What to produce: Would you return the lines between the one holding "red notebook: 1 -> 2" and the one holding "grey bowling pin: 4 -> 2", inclusive, and only those, exactly as they stand in the listing below?
________
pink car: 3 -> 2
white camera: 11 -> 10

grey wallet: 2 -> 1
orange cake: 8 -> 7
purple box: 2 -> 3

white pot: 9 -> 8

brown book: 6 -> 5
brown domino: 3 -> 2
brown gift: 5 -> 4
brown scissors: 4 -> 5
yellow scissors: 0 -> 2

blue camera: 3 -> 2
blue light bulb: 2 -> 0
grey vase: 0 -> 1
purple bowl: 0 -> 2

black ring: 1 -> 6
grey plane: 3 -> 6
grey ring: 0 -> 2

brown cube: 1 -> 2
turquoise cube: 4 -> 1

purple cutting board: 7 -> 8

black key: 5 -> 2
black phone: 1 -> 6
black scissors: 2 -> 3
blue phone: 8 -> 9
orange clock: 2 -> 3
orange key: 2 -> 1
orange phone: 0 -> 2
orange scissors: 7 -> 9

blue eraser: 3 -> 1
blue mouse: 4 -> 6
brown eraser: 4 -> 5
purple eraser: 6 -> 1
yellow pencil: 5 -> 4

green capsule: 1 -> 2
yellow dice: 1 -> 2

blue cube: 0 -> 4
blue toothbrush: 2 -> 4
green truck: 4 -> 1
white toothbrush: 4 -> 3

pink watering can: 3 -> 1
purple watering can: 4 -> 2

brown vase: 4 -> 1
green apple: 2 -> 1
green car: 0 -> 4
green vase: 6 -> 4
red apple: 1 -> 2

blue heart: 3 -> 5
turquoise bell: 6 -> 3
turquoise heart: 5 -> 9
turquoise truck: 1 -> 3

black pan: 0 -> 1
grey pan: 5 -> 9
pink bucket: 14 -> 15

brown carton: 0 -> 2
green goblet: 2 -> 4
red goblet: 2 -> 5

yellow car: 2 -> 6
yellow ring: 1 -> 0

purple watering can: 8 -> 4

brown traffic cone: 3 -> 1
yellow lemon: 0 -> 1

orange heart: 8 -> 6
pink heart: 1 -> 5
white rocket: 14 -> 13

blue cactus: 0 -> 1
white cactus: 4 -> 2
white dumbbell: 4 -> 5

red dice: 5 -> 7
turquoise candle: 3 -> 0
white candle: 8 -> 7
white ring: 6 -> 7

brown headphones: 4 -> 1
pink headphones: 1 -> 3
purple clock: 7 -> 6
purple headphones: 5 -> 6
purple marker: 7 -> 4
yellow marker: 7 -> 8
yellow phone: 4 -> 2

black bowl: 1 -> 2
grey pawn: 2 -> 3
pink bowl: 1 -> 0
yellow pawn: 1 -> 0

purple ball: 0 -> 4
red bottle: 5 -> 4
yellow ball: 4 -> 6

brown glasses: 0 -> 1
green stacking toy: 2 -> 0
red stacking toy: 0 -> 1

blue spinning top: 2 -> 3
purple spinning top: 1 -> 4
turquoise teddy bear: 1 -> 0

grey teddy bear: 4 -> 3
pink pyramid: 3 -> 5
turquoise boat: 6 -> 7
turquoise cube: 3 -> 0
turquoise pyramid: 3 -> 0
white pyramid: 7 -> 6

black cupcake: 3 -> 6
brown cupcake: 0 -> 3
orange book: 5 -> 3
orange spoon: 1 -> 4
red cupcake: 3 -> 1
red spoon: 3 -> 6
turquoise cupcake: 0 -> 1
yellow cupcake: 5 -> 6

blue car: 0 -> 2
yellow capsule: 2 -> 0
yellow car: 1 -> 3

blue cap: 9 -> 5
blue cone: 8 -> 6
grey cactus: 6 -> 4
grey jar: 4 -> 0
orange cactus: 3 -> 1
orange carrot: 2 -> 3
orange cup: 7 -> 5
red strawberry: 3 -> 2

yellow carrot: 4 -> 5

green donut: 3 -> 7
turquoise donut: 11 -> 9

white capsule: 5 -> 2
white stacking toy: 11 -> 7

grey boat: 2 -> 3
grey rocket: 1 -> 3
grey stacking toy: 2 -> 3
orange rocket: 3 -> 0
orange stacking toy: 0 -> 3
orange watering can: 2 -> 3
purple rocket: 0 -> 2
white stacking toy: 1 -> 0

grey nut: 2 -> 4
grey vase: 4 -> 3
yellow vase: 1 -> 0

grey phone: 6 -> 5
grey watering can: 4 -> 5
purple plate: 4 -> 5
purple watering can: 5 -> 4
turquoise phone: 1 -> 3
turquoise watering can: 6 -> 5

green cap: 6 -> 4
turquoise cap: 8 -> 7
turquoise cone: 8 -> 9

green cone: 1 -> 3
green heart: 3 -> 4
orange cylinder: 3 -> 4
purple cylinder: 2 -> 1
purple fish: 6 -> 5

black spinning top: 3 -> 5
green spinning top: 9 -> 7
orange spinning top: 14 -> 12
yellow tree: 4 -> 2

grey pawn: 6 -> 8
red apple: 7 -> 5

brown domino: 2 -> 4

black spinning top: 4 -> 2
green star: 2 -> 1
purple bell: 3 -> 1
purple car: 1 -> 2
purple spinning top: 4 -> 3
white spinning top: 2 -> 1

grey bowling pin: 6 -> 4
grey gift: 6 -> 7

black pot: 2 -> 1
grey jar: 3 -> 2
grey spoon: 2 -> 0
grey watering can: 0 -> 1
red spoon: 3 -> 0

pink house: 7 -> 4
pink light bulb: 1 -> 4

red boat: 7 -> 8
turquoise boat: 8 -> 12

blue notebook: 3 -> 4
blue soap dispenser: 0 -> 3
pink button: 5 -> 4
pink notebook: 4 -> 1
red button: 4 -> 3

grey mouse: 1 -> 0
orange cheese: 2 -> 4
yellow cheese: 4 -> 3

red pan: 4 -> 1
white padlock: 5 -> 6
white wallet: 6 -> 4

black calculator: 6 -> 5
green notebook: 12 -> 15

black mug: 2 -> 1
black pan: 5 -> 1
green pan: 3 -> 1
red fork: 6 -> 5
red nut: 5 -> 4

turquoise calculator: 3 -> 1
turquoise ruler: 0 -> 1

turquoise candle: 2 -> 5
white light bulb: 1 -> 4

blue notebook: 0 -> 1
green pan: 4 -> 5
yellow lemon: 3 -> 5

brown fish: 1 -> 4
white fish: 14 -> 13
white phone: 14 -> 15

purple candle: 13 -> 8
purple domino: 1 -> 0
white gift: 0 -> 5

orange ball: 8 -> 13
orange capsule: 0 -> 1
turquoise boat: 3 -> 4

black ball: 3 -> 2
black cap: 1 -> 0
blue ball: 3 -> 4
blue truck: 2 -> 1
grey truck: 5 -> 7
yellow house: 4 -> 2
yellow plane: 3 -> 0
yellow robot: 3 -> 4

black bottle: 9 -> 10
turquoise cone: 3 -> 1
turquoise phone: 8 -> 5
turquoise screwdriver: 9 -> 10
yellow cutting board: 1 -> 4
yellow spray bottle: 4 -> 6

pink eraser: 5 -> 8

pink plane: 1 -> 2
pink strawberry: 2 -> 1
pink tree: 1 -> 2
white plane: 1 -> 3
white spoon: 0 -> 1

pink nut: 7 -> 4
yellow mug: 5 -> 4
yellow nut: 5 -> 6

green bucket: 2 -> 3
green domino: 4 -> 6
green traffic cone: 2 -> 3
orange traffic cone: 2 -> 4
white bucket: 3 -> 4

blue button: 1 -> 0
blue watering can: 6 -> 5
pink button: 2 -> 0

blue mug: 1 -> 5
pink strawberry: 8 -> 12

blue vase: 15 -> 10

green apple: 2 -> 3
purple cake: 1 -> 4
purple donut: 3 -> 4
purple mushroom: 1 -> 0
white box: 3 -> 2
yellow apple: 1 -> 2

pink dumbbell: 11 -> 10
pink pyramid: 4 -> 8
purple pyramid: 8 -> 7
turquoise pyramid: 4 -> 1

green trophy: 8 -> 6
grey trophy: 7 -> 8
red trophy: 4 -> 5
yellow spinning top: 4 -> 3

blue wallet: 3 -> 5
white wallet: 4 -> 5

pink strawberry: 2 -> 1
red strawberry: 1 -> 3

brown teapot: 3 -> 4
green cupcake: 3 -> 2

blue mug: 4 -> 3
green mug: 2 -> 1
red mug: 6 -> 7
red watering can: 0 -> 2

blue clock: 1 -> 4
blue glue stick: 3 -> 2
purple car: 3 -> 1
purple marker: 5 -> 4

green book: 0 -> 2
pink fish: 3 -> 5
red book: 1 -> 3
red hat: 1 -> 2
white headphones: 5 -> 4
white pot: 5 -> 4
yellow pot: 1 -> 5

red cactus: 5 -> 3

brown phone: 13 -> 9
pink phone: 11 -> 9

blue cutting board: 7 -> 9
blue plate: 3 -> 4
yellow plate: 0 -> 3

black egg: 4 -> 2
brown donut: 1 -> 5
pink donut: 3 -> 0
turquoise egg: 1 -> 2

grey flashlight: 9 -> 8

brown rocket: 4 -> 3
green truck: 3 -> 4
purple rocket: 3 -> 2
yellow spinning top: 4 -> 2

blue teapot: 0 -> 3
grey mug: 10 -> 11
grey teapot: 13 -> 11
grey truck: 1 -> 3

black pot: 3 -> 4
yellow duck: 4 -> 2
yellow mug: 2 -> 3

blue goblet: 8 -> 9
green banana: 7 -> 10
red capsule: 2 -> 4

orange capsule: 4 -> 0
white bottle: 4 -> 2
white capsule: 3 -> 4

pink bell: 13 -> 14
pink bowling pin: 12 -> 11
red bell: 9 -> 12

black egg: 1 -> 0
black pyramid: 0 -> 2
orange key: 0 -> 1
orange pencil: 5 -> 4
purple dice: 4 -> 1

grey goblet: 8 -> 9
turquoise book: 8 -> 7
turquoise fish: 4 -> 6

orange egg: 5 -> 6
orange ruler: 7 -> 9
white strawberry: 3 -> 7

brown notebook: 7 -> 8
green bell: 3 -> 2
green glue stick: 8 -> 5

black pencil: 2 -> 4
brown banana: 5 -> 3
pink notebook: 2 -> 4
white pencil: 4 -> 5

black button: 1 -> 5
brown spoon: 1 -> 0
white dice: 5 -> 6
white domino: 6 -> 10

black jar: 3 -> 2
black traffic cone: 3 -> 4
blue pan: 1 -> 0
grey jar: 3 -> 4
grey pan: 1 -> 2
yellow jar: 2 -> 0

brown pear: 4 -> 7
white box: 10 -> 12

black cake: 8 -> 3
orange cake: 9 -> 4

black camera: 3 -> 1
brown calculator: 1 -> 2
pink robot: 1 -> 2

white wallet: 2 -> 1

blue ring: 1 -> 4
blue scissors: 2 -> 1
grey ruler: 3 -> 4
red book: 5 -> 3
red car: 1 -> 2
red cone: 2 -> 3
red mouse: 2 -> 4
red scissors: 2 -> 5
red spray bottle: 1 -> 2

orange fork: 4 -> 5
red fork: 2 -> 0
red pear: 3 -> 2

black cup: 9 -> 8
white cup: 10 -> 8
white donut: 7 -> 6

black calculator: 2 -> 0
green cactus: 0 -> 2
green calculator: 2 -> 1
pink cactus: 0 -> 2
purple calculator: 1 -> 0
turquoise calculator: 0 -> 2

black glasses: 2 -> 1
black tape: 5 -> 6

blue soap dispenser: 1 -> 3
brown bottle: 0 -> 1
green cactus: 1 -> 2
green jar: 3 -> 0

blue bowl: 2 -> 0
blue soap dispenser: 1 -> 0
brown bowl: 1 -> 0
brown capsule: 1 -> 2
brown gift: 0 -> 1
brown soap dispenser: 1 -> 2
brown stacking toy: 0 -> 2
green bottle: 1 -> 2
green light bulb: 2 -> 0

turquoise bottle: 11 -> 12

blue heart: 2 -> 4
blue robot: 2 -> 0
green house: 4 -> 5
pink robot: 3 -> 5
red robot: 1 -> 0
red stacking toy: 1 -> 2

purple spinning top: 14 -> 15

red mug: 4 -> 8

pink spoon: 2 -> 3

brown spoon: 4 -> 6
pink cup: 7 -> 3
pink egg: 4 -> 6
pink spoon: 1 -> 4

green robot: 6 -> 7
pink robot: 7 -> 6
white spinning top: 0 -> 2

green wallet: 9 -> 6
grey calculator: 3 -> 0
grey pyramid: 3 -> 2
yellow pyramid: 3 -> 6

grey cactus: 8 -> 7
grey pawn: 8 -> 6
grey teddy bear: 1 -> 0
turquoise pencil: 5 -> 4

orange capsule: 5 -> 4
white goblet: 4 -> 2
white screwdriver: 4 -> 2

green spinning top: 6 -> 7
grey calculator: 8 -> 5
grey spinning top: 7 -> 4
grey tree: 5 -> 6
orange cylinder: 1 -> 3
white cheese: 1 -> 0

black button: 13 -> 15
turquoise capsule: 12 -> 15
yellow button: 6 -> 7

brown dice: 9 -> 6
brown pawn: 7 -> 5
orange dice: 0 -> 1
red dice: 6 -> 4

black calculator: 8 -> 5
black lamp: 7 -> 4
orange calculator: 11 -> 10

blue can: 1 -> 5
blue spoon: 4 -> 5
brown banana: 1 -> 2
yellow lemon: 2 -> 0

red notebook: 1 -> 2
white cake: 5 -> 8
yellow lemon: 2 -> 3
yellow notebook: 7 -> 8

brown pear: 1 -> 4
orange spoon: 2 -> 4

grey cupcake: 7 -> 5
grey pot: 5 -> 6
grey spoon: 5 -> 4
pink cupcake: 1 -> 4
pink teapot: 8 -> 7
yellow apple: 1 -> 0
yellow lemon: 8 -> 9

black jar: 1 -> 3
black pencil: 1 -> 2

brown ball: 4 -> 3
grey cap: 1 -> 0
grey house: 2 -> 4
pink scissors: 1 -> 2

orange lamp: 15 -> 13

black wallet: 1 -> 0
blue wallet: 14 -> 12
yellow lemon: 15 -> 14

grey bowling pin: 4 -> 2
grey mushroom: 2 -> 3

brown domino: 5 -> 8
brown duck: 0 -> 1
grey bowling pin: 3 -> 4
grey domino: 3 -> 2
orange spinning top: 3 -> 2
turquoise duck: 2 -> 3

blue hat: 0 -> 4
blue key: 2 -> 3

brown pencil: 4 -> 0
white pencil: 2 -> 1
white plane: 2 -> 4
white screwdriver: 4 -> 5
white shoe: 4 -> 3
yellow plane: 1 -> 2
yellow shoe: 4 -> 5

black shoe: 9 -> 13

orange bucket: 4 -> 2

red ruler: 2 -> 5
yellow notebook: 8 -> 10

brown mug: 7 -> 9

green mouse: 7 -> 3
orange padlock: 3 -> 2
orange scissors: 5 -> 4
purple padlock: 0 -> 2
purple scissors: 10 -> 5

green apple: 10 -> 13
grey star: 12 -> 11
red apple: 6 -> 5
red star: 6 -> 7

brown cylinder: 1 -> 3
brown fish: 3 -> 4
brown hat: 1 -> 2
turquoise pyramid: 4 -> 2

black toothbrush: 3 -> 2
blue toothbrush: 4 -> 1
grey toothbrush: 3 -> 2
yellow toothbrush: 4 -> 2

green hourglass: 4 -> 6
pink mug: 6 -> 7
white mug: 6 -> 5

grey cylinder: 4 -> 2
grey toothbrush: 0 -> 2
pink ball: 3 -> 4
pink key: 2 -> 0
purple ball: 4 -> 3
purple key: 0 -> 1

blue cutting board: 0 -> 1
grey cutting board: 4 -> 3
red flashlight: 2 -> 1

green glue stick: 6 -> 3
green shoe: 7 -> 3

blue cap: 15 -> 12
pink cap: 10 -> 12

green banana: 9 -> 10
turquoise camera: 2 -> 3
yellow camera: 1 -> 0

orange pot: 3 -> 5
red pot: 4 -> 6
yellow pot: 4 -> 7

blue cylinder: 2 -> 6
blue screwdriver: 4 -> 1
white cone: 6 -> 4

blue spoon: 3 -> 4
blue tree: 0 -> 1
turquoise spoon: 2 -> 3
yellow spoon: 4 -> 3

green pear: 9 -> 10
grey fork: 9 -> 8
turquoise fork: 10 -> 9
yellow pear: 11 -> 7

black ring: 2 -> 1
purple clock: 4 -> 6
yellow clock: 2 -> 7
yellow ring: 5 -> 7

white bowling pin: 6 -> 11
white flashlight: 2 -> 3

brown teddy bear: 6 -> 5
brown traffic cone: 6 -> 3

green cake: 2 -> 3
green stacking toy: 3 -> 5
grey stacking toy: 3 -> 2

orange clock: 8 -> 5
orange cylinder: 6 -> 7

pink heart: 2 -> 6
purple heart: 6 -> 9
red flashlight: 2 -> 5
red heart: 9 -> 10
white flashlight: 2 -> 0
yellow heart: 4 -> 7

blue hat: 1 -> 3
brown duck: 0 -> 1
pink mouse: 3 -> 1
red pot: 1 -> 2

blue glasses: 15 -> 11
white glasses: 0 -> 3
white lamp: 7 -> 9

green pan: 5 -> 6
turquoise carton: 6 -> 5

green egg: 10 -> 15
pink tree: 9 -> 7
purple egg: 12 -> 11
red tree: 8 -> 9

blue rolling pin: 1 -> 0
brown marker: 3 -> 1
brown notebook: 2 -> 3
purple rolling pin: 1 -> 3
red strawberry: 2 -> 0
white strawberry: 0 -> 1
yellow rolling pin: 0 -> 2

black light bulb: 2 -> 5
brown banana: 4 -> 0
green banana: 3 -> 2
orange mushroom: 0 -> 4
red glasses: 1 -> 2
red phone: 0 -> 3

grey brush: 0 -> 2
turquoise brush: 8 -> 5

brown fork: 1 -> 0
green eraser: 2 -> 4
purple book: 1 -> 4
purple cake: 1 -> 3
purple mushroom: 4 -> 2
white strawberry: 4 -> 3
________
Your response:
red notebook: 1 -> 2
white cake: 5 -> 8
yellow lemon: 2 -> 3
yellow notebook: 7 -> 8

brown pear: 1 -> 4
orange spoon: 2 -> 4

grey cupcake: 7 -> 5
grey pot: 5 -> 6
grey spoon: 5 -> 4
pink cupcake: 1 -> 4
pink teapot: 8 -> 7
yellow apple: 1 -> 0
yellow lemon: 8 -> 9

black jar: 1 -> 3
black pencil: 1 -> 2

brown ball: 4 -> 3
grey cap: 1 -> 0
grey house: 2 -> 4
pink scissors: 1 -> 2

orange lamp: 15 -> 13

black wallet: 1 -> 0
blue wallet: 14 -> 12
yellow lemon: 15 -> 14

grey bowling pin: 4 -> 2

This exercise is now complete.